== What this task involves ==
Pick out each line of the records in which the word "image" appears.

--- Begin Given data ---

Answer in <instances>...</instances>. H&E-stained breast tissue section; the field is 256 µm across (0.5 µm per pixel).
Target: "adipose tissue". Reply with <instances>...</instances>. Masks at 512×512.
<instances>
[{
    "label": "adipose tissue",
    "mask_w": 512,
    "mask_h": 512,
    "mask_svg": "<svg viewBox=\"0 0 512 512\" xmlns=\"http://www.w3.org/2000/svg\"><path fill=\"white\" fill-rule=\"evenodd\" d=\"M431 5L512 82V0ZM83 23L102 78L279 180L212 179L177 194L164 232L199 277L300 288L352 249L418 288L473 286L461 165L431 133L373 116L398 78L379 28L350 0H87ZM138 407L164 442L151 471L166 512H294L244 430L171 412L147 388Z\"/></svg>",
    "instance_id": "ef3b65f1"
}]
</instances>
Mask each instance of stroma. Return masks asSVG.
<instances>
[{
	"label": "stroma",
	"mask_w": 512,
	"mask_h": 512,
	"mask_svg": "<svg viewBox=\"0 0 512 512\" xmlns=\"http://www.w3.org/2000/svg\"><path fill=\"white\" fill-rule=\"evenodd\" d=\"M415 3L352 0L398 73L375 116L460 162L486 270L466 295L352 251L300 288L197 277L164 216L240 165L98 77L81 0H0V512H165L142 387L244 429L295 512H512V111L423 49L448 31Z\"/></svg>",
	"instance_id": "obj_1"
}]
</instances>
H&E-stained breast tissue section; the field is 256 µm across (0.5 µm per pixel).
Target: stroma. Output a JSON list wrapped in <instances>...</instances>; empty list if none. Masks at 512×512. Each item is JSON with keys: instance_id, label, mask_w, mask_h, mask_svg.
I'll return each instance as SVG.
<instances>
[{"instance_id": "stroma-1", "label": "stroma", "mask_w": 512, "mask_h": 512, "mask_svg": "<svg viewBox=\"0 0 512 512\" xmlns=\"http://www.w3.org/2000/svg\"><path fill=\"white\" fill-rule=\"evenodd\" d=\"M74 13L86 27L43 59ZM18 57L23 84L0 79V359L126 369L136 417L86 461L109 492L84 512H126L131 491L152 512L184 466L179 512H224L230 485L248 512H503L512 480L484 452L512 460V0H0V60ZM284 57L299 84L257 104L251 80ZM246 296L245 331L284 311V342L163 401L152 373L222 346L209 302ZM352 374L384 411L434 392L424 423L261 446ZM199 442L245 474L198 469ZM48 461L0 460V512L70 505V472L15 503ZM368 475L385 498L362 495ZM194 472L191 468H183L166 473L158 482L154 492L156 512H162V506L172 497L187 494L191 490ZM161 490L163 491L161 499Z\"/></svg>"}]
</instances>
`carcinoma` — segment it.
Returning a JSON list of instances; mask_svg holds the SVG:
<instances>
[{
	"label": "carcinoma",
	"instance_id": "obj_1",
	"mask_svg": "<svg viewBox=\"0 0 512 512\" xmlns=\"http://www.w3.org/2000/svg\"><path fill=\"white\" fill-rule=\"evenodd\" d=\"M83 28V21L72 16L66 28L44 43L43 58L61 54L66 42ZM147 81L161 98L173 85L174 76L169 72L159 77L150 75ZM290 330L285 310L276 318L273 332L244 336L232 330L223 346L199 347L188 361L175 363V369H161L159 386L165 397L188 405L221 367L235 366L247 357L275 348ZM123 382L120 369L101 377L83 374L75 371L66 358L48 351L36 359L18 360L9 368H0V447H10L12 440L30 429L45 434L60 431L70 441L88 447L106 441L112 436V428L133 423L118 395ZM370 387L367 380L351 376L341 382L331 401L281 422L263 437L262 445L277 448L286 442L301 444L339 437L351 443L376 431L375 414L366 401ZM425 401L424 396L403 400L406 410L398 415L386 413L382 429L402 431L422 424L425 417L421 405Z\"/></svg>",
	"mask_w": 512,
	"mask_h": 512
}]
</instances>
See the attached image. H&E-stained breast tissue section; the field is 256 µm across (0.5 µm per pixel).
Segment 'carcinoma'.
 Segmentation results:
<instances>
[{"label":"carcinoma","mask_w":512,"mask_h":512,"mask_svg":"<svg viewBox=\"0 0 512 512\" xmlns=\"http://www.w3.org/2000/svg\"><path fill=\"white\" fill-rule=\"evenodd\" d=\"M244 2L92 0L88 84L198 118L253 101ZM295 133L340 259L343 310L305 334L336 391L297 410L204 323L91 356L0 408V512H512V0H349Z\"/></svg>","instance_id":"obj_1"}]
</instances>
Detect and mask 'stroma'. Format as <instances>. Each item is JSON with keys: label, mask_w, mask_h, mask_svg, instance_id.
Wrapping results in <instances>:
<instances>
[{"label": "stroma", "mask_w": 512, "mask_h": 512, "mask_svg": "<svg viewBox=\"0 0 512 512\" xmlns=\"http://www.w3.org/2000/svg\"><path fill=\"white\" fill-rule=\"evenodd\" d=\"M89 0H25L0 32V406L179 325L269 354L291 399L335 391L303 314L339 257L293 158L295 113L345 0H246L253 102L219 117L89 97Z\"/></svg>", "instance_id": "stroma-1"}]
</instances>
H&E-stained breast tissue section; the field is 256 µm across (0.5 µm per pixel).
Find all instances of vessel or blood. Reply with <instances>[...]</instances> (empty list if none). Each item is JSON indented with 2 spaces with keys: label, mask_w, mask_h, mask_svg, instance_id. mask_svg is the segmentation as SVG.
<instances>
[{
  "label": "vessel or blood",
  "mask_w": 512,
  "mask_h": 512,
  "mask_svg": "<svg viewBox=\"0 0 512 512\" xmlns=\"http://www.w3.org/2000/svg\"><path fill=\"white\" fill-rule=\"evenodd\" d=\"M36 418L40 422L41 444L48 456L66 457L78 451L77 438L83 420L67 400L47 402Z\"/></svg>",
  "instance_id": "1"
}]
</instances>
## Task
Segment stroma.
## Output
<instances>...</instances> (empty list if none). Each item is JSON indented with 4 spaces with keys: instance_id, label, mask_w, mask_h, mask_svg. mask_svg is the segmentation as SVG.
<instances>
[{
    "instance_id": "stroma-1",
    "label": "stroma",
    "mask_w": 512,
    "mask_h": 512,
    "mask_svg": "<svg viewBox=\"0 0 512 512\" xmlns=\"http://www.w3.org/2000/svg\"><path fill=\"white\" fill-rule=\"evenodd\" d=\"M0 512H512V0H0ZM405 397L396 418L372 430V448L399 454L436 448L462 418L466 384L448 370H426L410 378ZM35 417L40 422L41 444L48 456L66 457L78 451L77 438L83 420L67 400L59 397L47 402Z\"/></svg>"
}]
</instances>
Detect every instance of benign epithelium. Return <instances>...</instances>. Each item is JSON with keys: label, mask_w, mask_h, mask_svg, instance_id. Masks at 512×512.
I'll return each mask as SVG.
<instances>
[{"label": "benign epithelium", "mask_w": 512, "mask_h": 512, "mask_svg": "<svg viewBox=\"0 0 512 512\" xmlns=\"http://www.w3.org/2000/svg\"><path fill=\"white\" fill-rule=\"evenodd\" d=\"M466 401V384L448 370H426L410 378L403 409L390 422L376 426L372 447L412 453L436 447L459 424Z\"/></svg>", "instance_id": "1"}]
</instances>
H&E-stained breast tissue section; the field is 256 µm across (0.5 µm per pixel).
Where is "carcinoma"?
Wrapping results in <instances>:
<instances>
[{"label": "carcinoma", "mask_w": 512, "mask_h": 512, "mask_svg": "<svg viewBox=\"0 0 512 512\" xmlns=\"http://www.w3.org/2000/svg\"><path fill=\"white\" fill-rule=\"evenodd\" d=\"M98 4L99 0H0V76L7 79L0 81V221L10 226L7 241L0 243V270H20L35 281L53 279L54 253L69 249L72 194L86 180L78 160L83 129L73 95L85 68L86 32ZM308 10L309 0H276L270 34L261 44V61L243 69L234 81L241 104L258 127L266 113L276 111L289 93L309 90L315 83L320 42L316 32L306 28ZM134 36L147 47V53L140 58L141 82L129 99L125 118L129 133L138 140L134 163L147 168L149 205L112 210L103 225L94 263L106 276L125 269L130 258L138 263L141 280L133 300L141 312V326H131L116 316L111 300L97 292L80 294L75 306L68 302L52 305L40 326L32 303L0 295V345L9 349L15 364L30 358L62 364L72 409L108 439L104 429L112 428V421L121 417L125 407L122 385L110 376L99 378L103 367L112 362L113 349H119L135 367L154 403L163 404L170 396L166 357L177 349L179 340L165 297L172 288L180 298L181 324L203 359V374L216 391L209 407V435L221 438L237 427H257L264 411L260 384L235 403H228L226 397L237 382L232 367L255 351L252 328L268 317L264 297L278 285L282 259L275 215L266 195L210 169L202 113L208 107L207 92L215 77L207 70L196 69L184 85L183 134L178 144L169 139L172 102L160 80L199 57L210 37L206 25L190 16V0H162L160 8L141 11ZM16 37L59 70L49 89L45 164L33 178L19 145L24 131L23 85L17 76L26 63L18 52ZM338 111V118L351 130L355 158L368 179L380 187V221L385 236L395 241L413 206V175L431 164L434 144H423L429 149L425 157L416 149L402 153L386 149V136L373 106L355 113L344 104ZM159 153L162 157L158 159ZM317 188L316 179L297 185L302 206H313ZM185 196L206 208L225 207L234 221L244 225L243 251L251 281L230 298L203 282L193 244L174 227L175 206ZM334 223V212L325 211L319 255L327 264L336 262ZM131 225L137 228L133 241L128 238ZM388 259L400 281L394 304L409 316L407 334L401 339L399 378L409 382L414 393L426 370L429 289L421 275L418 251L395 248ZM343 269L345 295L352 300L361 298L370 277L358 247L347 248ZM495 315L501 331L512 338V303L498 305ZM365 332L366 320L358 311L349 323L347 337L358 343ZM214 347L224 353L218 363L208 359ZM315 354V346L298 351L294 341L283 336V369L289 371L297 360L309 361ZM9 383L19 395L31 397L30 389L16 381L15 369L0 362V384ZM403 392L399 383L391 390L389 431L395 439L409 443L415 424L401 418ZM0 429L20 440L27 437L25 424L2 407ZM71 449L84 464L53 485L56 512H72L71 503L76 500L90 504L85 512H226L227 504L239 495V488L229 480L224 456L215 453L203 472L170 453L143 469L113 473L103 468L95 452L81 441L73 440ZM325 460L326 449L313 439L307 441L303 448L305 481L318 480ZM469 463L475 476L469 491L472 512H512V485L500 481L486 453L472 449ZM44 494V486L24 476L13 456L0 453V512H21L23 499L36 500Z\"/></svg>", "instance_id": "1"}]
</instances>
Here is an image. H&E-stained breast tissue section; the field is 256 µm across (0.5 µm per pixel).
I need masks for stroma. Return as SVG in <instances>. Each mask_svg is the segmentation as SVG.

--- End Given data ---

== Right answer ==
See the attached image. H&E-stained breast tissue section; the field is 256 µm across (0.5 µm per pixel).
Here is an image. H&E-stained breast tissue section; the field is 256 µm across (0.5 µm per pixel).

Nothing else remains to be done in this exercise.